Reproduce exactly the lines below, starting with the line that contains "green cylinder [436,76,476,142]" and ending with the last line of the records, both included, and nothing else.
───── RECORD SET
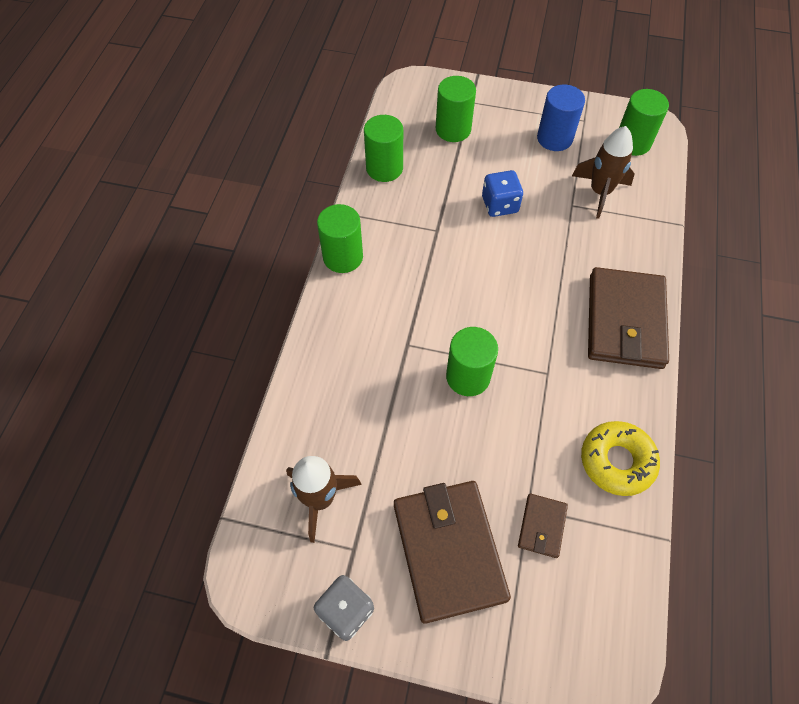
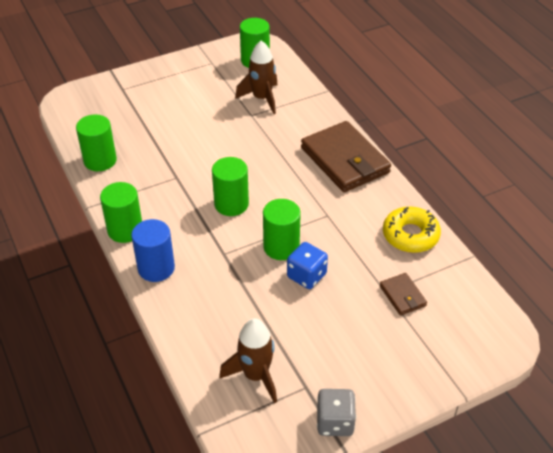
camera: 40 degrees left, 15 degrees down
brown wallet [394,481,511,624] -> none
green cylinder [436,76,476,142] -> green cylinder moved to [212,157,249,216]
blue dice [482,170,523,217] -> blue dice moved to [287,242,328,289]
blue cylinder [537,84,585,151] -> blue cylinder moved to [131,219,175,282]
──────────
_SOLUTION TO THE EXERCISE_
green cylinder [436,76,476,142] -> green cylinder moved to [212,157,249,216]
blue dice [482,170,523,217] -> blue dice moved to [287,242,328,289]
blue cylinder [537,84,585,151] -> blue cylinder moved to [131,219,175,282]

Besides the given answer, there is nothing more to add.